GOAL OF THE EXERCISE | All of the data needs to come back exactly as written.

Collection entries |
• • • • • • •

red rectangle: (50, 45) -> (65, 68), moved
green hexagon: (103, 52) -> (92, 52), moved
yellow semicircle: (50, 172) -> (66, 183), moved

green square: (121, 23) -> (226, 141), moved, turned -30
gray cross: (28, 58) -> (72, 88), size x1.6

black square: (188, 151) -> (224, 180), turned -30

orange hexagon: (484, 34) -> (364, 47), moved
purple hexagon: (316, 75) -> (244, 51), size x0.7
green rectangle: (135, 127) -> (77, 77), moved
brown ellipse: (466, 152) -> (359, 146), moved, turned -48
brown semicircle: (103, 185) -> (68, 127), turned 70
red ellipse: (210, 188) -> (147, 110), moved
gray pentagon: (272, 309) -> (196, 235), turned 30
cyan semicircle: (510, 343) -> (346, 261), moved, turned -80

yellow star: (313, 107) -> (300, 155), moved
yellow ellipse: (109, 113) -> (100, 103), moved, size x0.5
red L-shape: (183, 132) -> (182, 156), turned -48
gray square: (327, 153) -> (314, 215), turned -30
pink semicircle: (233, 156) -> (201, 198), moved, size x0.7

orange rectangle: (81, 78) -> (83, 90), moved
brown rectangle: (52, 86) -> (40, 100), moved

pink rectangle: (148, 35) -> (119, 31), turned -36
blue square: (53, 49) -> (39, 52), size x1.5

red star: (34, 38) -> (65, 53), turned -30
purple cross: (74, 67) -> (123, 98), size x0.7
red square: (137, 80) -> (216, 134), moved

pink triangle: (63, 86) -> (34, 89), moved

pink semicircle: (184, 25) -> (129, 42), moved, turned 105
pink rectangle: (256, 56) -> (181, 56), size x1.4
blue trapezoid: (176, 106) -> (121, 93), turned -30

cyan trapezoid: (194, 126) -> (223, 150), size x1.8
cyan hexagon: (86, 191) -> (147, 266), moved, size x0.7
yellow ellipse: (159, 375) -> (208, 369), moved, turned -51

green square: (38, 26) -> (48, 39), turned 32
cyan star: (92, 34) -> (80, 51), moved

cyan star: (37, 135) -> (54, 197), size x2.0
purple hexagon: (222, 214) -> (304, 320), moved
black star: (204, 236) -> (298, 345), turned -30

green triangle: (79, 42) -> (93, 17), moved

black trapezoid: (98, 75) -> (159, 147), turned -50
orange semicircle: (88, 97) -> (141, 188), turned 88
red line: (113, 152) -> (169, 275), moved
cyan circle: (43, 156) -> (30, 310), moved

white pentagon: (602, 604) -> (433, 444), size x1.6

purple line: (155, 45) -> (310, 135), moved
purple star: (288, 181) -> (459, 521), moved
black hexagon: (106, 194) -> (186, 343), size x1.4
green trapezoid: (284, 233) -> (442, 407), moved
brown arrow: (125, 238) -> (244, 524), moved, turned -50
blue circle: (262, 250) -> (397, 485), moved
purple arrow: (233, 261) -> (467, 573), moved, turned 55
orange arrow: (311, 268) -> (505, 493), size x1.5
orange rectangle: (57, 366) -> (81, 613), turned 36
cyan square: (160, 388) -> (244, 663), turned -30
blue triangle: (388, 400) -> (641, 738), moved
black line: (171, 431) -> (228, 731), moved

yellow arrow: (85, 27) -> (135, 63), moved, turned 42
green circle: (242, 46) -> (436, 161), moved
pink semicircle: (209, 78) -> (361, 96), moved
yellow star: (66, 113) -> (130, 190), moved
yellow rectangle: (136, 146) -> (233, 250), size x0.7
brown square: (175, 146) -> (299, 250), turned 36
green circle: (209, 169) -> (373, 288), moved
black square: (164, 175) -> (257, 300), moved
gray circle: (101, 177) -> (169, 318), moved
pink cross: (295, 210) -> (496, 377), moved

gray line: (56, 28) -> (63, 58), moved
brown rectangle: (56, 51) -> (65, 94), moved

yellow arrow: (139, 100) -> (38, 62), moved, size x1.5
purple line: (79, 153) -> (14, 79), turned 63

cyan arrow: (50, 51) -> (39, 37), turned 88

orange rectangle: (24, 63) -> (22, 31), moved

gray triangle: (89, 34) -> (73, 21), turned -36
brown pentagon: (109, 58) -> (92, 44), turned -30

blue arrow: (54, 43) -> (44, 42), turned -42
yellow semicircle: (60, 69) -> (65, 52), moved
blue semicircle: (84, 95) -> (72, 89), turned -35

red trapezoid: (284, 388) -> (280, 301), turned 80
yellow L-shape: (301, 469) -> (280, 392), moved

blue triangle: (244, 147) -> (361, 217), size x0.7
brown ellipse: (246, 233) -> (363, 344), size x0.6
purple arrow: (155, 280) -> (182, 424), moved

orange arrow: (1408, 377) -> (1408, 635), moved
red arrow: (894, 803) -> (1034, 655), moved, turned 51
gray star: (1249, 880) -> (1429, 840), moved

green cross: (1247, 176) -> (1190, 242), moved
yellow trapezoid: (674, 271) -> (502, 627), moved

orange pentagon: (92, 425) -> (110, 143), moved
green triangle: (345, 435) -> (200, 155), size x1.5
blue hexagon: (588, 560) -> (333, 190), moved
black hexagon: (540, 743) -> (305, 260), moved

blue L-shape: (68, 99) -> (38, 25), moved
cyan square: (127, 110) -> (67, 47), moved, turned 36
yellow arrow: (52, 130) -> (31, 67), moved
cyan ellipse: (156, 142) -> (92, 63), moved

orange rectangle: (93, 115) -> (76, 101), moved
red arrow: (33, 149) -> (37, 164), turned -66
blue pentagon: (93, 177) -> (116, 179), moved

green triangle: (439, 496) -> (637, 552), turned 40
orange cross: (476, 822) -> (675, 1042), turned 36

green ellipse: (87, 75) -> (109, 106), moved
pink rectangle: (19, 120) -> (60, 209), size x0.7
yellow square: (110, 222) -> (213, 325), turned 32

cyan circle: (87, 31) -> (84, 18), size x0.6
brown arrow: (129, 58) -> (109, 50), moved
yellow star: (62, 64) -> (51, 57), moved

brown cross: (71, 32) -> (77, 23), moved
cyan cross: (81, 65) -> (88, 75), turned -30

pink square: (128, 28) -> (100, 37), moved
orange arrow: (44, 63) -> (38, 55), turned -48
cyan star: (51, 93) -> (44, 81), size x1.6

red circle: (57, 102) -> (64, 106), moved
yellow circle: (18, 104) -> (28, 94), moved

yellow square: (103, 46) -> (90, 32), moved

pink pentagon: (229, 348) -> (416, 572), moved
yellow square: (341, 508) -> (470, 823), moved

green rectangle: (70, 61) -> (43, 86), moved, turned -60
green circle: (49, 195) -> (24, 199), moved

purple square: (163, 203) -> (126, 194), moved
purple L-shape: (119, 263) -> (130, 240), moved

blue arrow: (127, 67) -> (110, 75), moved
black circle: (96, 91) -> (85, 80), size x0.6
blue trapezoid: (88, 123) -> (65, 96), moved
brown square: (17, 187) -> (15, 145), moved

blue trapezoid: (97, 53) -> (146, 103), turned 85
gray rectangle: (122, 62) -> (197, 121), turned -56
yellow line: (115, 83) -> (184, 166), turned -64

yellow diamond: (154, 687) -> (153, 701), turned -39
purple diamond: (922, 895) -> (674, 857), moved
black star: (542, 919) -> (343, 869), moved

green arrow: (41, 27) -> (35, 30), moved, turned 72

• • • • • • •

SOLUTION FOR THIS TASK |
red rectangle: (50, 45) -> (65, 68), moved
green hexagon: (103, 52) -> (92, 52), moved
yellow semicircle: (50, 172) -> (66, 183), moved

green square: (121, 23) -> (226, 141), moved, turned -30
gray cross: (28, 58) -> (72, 88), size x1.6

black square: (188, 151) -> (224, 180), turned -30

orange hexagon: (484, 34) -> (364, 47), moved
purple hexagon: (316, 75) -> (244, 51), size x0.7
green rectangle: (135, 127) -> (77, 77), moved
brown ellipse: (466, 152) -> (359, 146), moved, turned -48
brown semicircle: (103, 185) -> (68, 127), turned 70
red ellipse: (210, 188) -> (147, 110), moved
gray pentagon: (272, 309) -> (196, 235), turned 30
cyan semicircle: (510, 343) -> (346, 261), moved, turned -80

yellow star: (313, 107) -> (300, 155), moved
yellow ellipse: (109, 113) -> (100, 103), moved, size x0.5
red L-shape: (183, 132) -> (182, 156), turned -48
gray square: (327, 153) -> (314, 215), turned -30
pink semicircle: (233, 156) -> (201, 198), moved, size x0.7

orange rectangle: (81, 78) -> (83, 90), moved
brown rectangle: (52, 86) -> (40, 100), moved

pink rectangle: (148, 35) -> (119, 31), turned -36
blue square: (53, 49) -> (39, 52), size x1.5

red star: (34, 38) -> (65, 53), turned -30
purple cross: (74, 67) -> (123, 98), size x0.7
red square: (137, 80) -> (216, 134), moved

pink triangle: (63, 86) -> (34, 89), moved

pink semicircle: (184, 25) -> (129, 42), moved, turned 105
pink rectangle: (256, 56) -> (181, 56), size x1.4
blue trapezoid: (176, 106) -> (121, 93), turned -30

cyan trapezoid: (194, 126) -> (223, 150), size x1.8
cyan hexagon: (86, 191) -> (147, 266), moved, size x0.7
yellow ellipse: (159, 375) -> (208, 369), moved, turned -51

green square: (38, 26) -> (48, 39), turned 32
cyan star: (92, 34) -> (80, 51), moved

cyan star: (37, 135) -> (54, 197), size x2.0
purple hexagon: (222, 214) -> (304, 320), moved
black star: (204, 236) -> (298, 345), turned -30

green triangle: (79, 42) -> (93, 17), moved

black trapezoid: (98, 75) -> (159, 147), turned -50
orange semicircle: (88, 97) -> (141, 188), turned 88
red line: (113, 152) -> (169, 275), moved
cyan circle: (43, 156) -> (30, 310), moved

white pentagon: (602, 604) -> (433, 444), size x1.6

purple line: (155, 45) -> (310, 135), moved
purple star: (288, 181) -> (459, 521), moved
black hexagon: (106, 194) -> (186, 343), size x1.4
green trapezoid: (284, 233) -> (442, 407), moved
brown arrow: (125, 238) -> (244, 524), moved, turned -50
blue circle: (262, 250) -> (397, 485), moved
purple arrow: (233, 261) -> (467, 573), moved, turned 55
orange arrow: (311, 268) -> (505, 493), size x1.5
orange rectangle: (57, 366) -> (81, 613), turned 36
cyan square: (160, 388) -> (244, 663), turned -30
blue triangle: (388, 400) -> (641, 738), moved
black line: (171, 431) -> (228, 731), moved

yellow arrow: (85, 27) -> (135, 63), moved, turned 42
green circle: (242, 46) -> (436, 161), moved
pink semicircle: (209, 78) -> (361, 96), moved
yellow star: (66, 113) -> (130, 190), moved
yellow rectangle: (136, 146) -> (233, 250), size x0.7
brown square: (175, 146) -> (299, 250), turned 36
green circle: (209, 169) -> (373, 288), moved
black square: (164, 175) -> (257, 300), moved
gray circle: (101, 177) -> (169, 318), moved
pink cross: (295, 210) -> (496, 377), moved

gray line: (56, 28) -> (63, 58), moved
brown rectangle: (56, 51) -> (65, 94), moved

yellow arrow: (139, 100) -> (38, 62), moved, size x1.5
purple line: (79, 153) -> (14, 79), turned 63

cyan arrow: (50, 51) -> (39, 37), turned 88

orange rectangle: (24, 63) -> (22, 31), moved

gray triangle: (89, 34) -> (73, 21), turned -36
brown pentagon: (109, 58) -> (92, 44), turned -30

blue arrow: (54, 43) -> (44, 42), turned -42
yellow semicircle: (60, 69) -> (65, 52), moved
blue semicircle: (84, 95) -> (72, 89), turned -35

red trapezoid: (284, 388) -> (280, 301), turned 80
yellow L-shape: (301, 469) -> (280, 392), moved

blue triangle: (244, 147) -> (361, 217), size x0.7
brown ellipse: (246, 233) -> (363, 344), size x0.6
purple arrow: (155, 280) -> (182, 424), moved

orange arrow: (1408, 377) -> (1408, 635), moved
red arrow: (894, 803) -> (1034, 655), moved, turned 51
gray star: (1249, 880) -> (1429, 840), moved

green cross: (1247, 176) -> (1190, 242), moved
yellow trapezoid: (674, 271) -> (502, 627), moved

orange pentagon: (92, 425) -> (110, 143), moved
green triangle: (345, 435) -> (200, 155), size x1.5
blue hexagon: (588, 560) -> (333, 190), moved
black hexagon: (540, 743) -> (305, 260), moved

blue L-shape: (68, 99) -> (38, 25), moved
cyan square: (127, 110) -> (67, 47), moved, turned 36
yellow arrow: (52, 130) -> (31, 67), moved
cyan ellipse: (156, 142) -> (92, 63), moved

orange rectangle: (93, 115) -> (76, 101), moved
red arrow: (33, 149) -> (37, 164), turned -66
blue pentagon: (93, 177) -> (116, 179), moved

green triangle: (439, 496) -> (637, 552), turned 40
orange cross: (476, 822) -> (675, 1042), turned 36

green ellipse: (87, 75) -> (109, 106), moved
pink rectangle: (19, 120) -> (60, 209), size x0.7
yellow square: (110, 222) -> (213, 325), turned 32

cyan circle: (87, 31) -> (84, 18), size x0.6
brown arrow: (129, 58) -> (109, 50), moved
yellow star: (62, 64) -> (51, 57), moved

brown cross: (71, 32) -> (77, 23), moved
cyan cross: (81, 65) -> (88, 75), turned -30

pink square: (128, 28) -> (100, 37), moved
orange arrow: (44, 63) -> (38, 55), turned -48
cyan star: (51, 93) -> (44, 81), size x1.6

red circle: (57, 102) -> (64, 106), moved
yellow circle: (18, 104) -> (28, 94), moved

yellow square: (103, 46) -> (90, 32), moved

pink pentagon: (229, 348) -> (416, 572), moved
yellow square: (341, 508) -> (470, 823), moved

green rectangle: (70, 61) -> (43, 86), moved, turned -60
green circle: (49, 195) -> (24, 199), moved

purple square: (163, 203) -> (126, 194), moved
purple L-shape: (119, 263) -> (130, 240), moved

blue arrow: (127, 67) -> (110, 75), moved
black circle: (96, 91) -> (85, 80), size x0.6
blue trapezoid: (88, 123) -> (65, 96), moved
brown square: (17, 187) -> (15, 145), moved

blue trapezoid: (97, 53) -> (146, 103), turned 85
gray rectangle: (122, 62) -> (197, 121), turned -56
yellow line: (115, 83) -> (184, 166), turned -64

yellow diamond: (154, 687) -> (153, 701), turned -39
purple diamond: (922, 895) -> (674, 857), moved
black star: (542, 919) -> (343, 869), moved

green arrow: (41, 27) -> (35, 30), moved, turned 72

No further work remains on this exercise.